(Coordinate-based object records)
# # # #

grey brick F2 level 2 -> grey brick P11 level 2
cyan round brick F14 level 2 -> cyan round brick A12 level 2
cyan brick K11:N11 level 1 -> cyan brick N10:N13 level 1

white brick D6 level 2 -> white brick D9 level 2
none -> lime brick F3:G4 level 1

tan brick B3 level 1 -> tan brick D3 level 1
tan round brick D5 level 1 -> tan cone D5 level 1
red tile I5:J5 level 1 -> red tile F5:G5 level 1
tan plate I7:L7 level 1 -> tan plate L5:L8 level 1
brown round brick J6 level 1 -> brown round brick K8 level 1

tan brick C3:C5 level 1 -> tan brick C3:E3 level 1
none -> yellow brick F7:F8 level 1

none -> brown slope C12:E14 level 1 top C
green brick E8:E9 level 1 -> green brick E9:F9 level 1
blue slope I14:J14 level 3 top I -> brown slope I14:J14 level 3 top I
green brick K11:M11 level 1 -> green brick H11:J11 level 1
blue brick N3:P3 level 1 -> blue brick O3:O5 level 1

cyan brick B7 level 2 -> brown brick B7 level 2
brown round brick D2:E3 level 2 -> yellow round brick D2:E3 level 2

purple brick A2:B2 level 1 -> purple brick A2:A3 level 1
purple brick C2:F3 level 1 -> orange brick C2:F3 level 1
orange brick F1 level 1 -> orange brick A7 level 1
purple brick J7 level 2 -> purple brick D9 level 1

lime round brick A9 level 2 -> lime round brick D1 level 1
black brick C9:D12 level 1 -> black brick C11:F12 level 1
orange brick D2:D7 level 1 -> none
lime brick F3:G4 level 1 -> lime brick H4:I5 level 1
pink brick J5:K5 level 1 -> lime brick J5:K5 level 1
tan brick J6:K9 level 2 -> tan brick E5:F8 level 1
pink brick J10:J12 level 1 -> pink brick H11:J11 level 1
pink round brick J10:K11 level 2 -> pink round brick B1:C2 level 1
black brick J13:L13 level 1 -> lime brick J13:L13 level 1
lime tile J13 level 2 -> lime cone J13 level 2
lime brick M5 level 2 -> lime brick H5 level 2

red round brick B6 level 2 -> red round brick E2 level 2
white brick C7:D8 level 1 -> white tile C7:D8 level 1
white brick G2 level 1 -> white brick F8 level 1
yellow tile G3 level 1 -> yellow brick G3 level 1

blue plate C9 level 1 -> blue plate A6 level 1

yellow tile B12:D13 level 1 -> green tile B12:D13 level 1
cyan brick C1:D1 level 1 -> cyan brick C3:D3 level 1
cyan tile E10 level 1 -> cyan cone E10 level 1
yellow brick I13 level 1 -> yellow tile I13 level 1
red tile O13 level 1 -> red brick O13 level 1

# # # #

Could every record be printed again exactly as it reads?

grey brick F2 level 2 -> grey brick P11 level 2
cyan round brick F14 level 2 -> cyan round brick A12 level 2
cyan brick K11:N11 level 1 -> cyan brick N10:N13 level 1

white brick D6 level 2 -> white brick D9 level 2
none -> lime brick F3:G4 level 1

tan brick B3 level 1 -> tan brick D3 level 1
tan round brick D5 level 1 -> tan cone D5 level 1
red tile I5:J5 level 1 -> red tile F5:G5 level 1
tan plate I7:L7 level 1 -> tan plate L5:L8 level 1
brown round brick J6 level 1 -> brown round brick K8 level 1

tan brick C3:C5 level 1 -> tan brick C3:E3 level 1
none -> yellow brick F7:F8 level 1

none -> brown slope C12:E14 level 1 top C
green brick E8:E9 level 1 -> green brick E9:F9 level 1
blue slope I14:J14 level 3 top I -> brown slope I14:J14 level 3 top I
green brick K11:M11 level 1 -> green brick H11:J11 level 1
blue brick N3:P3 level 1 -> blue brick O3:O5 level 1

cyan brick B7 level 2 -> brown brick B7 level 2
brown round brick D2:E3 level 2 -> yellow round brick D2:E3 level 2

purple brick A2:B2 level 1 -> purple brick A2:A3 level 1
purple brick C2:F3 level 1 -> orange brick C2:F3 level 1
orange brick F1 level 1 -> orange brick A7 level 1
purple brick J7 level 2 -> purple brick D9 level 1

lime round brick A9 level 2 -> lime round brick D1 level 1
black brick C9:D12 level 1 -> black brick C11:F12 level 1
orange brick D2:D7 level 1 -> none
lime brick F3:G4 level 1 -> lime brick H4:I5 level 1
pink brick J5:K5 level 1 -> lime brick J5:K5 level 1
tan brick J6:K9 level 2 -> tan brick E5:F8 level 1
pink brick J10:J12 level 1 -> pink brick H11:J11 level 1
pink round brick J10:K11 level 2 -> pink round brick B1:C2 level 1
black brick J13:L13 level 1 -> lime brick J13:L13 level 1
lime tile J13 level 2 -> lime cone J13 level 2
lime brick M5 level 2 -> lime brick H5 level 2

red round brick B6 level 2 -> red round brick E2 level 2
white brick C7:D8 level 1 -> white tile C7:D8 level 1
white brick G2 level 1 -> white brick F8 level 1
yellow tile G3 level 1 -> yellow brick G3 level 1

blue plate C9 level 1 -> blue plate A6 level 1

yellow tile B12:D13 level 1 -> green tile B12:D13 level 1
cyan brick C1:D1 level 1 -> cyan brick C3:D3 level 1
cyan tile E10 level 1 -> cyan cone E10 level 1
yellow brick I13 level 1 -> yellow tile I13 level 1
red tile O13 level 1 -> red brick O13 level 1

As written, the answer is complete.